• **WHAT IS BEING ASKED**:
A faithful copy of the listing below is needed, with its pictures left out.

• **GIVEN MATERIAL**:
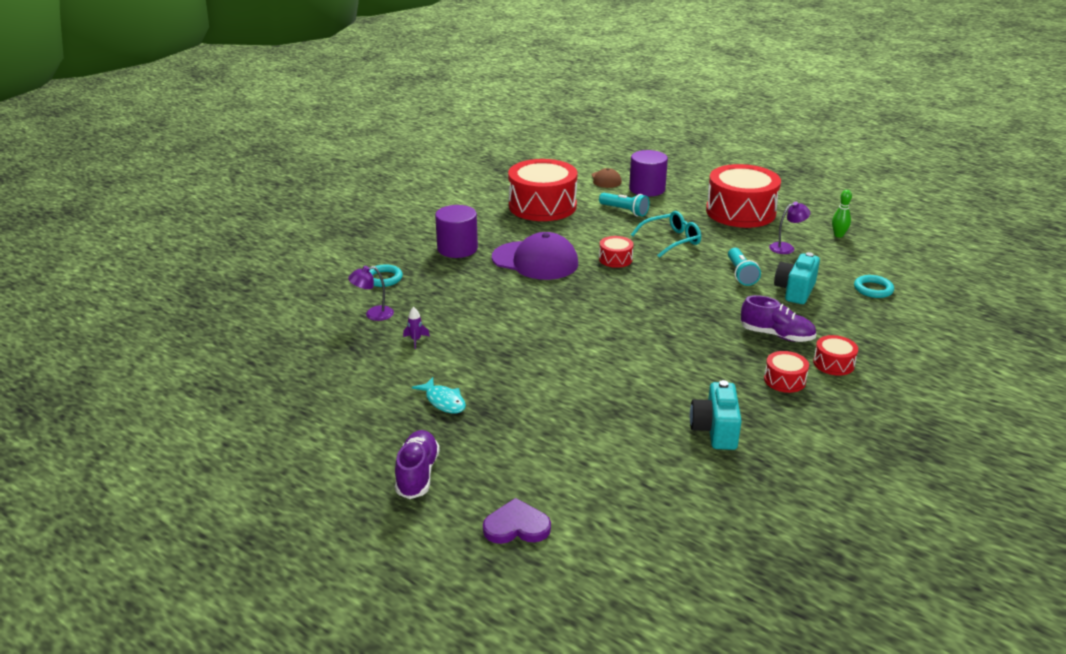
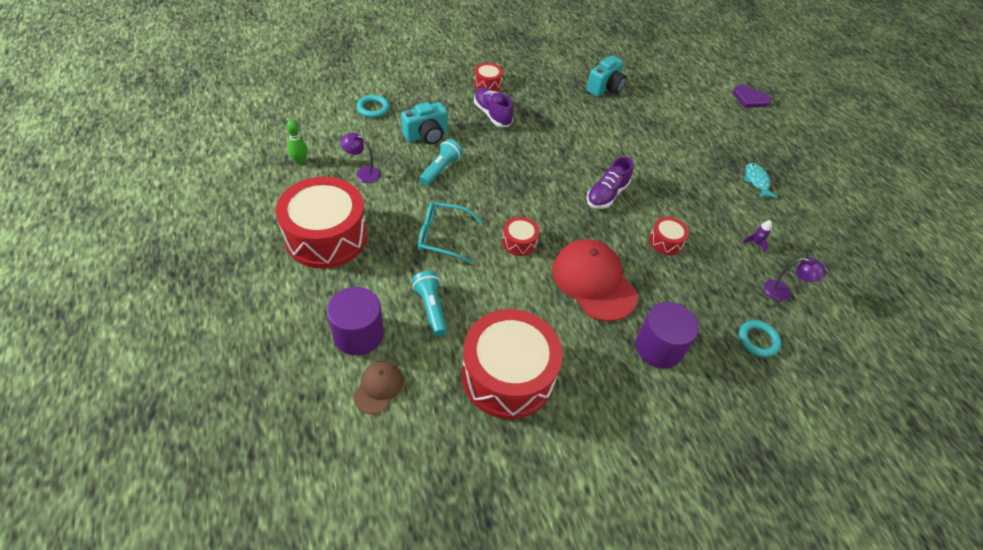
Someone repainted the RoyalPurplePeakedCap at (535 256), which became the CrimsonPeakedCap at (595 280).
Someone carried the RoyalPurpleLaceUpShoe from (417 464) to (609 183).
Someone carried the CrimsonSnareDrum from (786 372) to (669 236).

• **WRITTEN SOLUTION**:
Someone repainted the RoyalPurplePeakedCap at (535 256), which became the CrimsonPeakedCap at (595 280).
Someone carried the RoyalPurpleLaceUpShoe from (417 464) to (609 183).
Someone carried the CrimsonSnareDrum from (786 372) to (669 236).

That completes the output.